## Exercise prompt:
For the listing below, give the count of lines containing "RADIO", and no other text.

━━━ Records provided ━━━

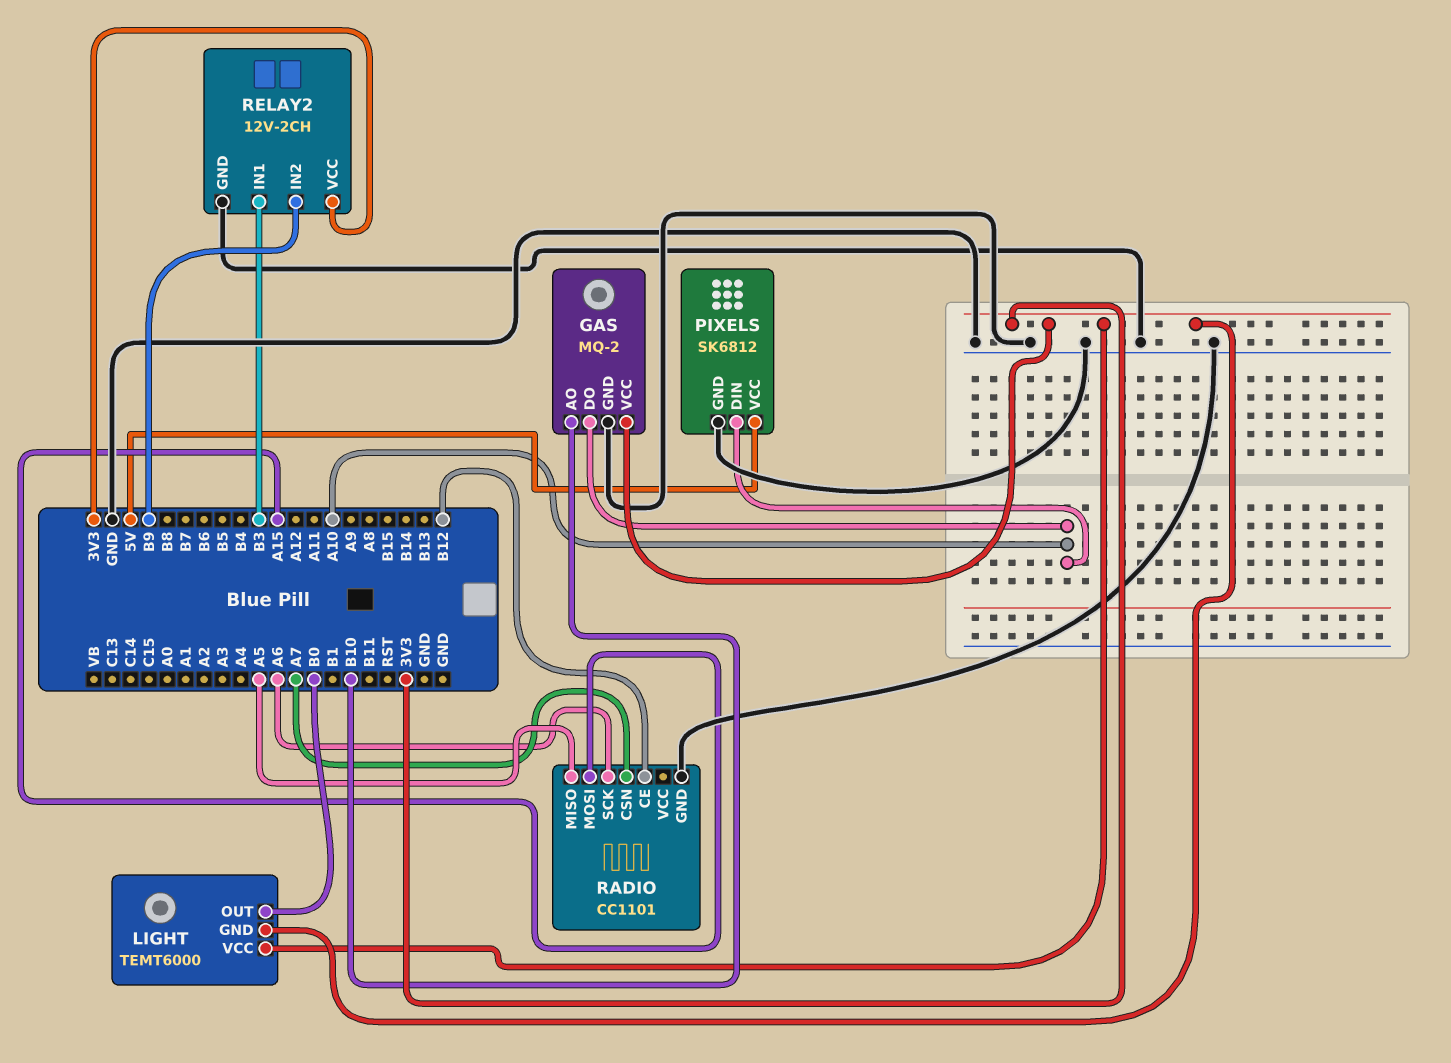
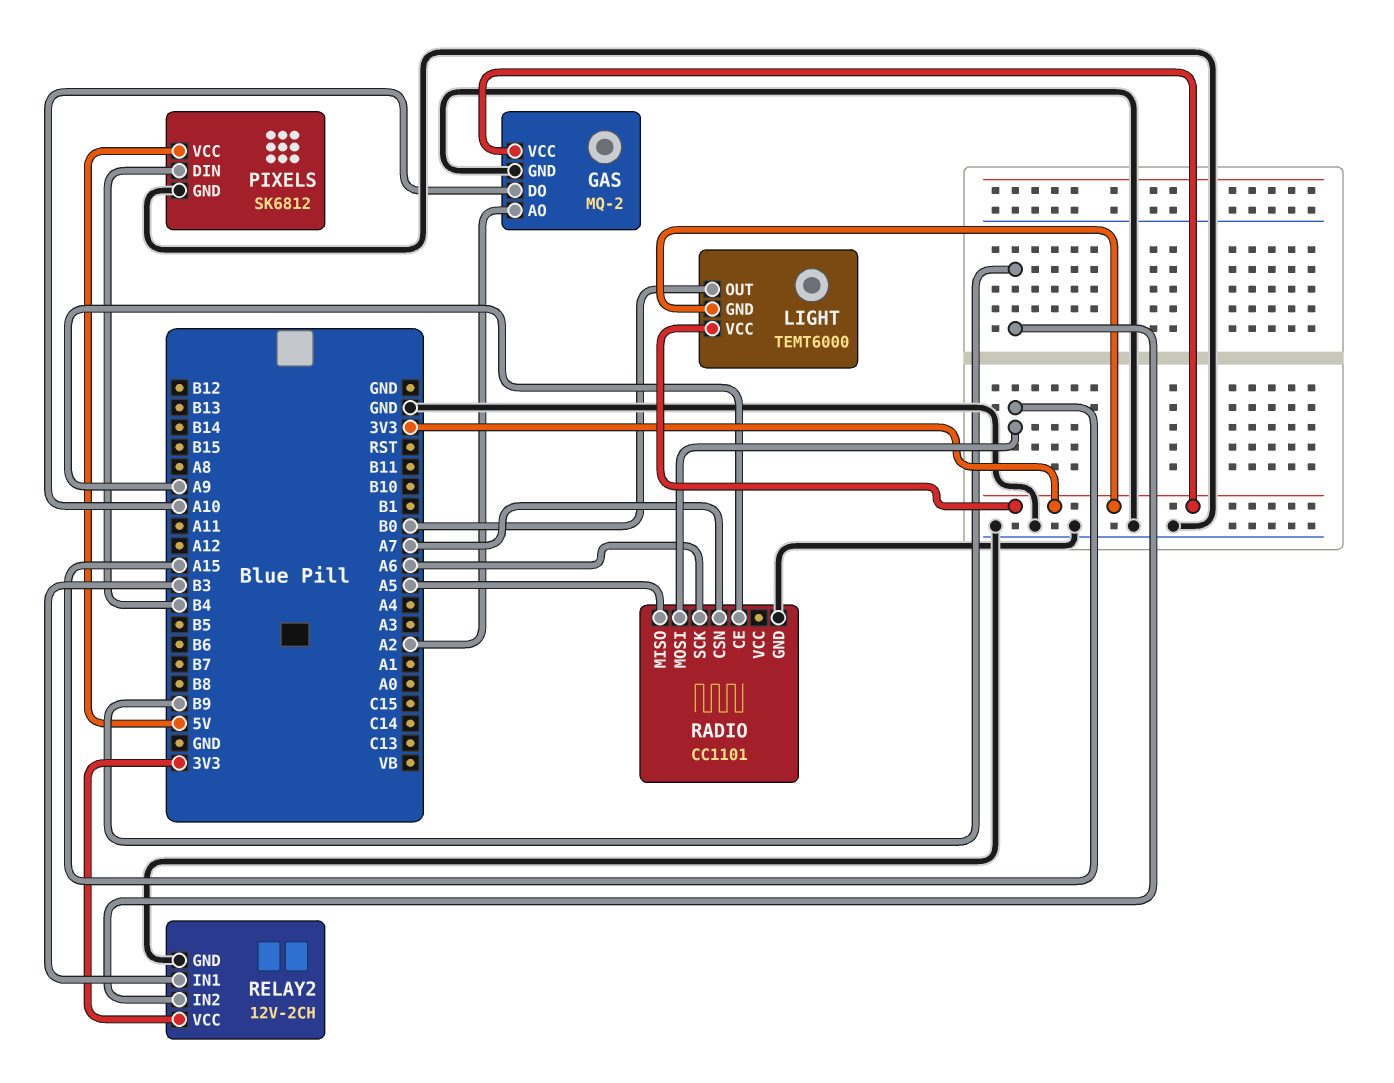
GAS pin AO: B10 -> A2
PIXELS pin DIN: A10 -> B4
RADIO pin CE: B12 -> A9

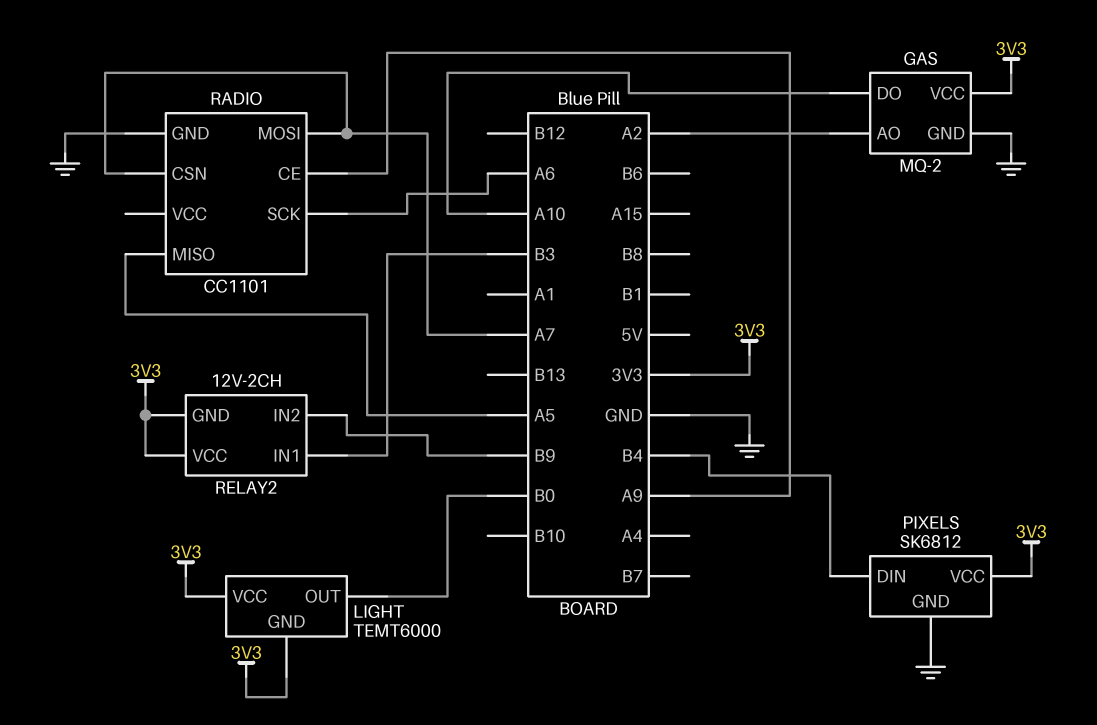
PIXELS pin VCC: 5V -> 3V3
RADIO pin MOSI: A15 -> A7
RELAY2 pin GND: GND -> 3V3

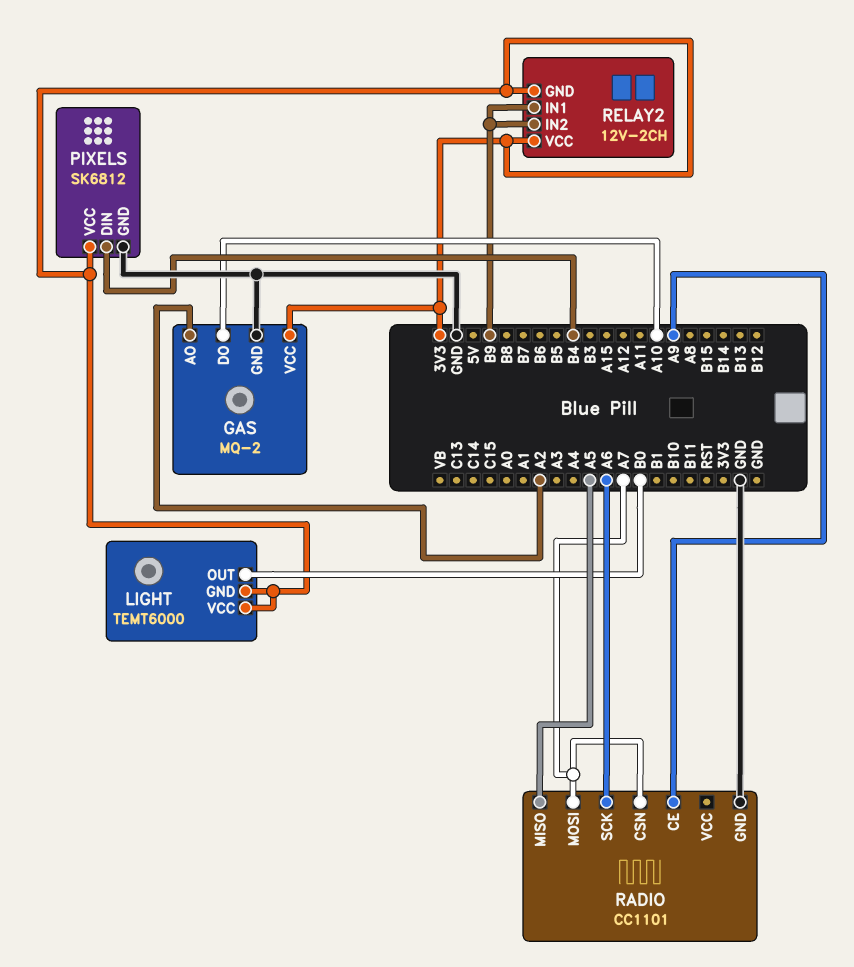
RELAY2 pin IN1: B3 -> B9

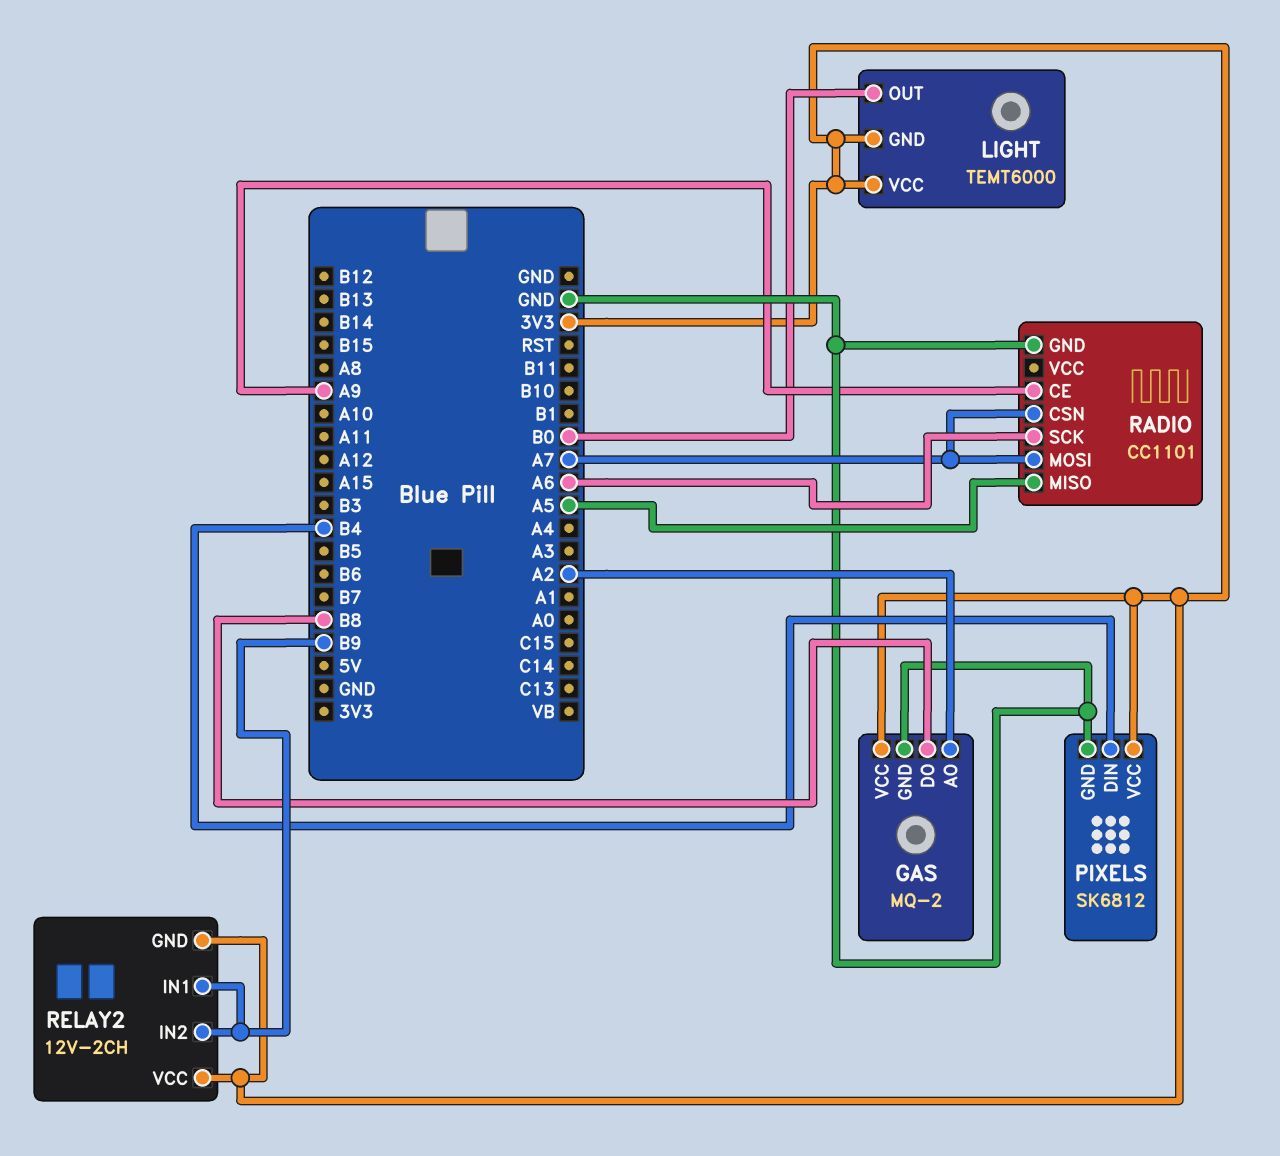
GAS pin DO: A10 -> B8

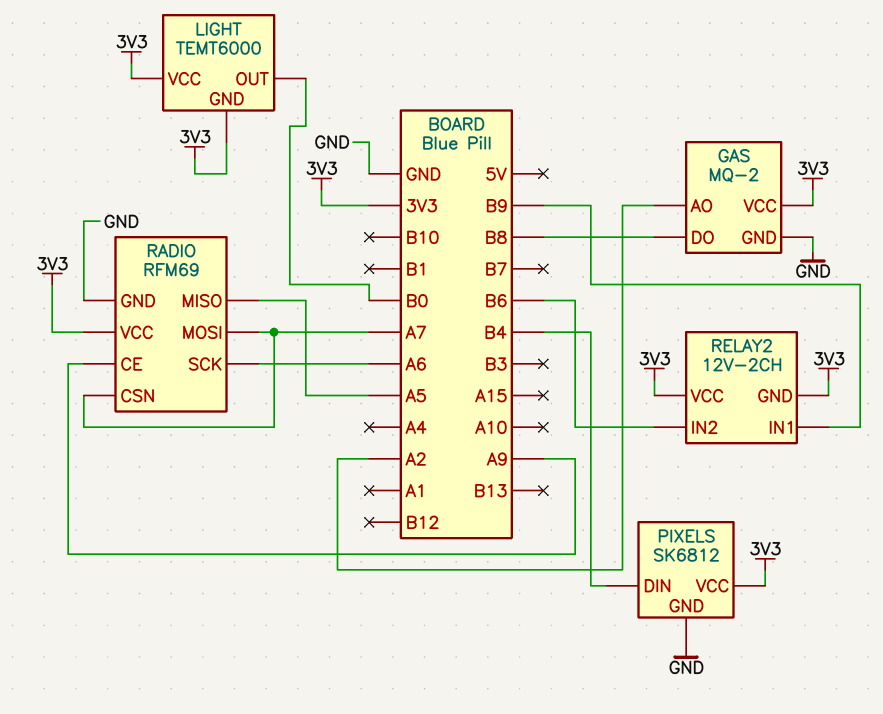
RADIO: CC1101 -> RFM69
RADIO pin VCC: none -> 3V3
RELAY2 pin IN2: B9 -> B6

━━━

## Task solution:
4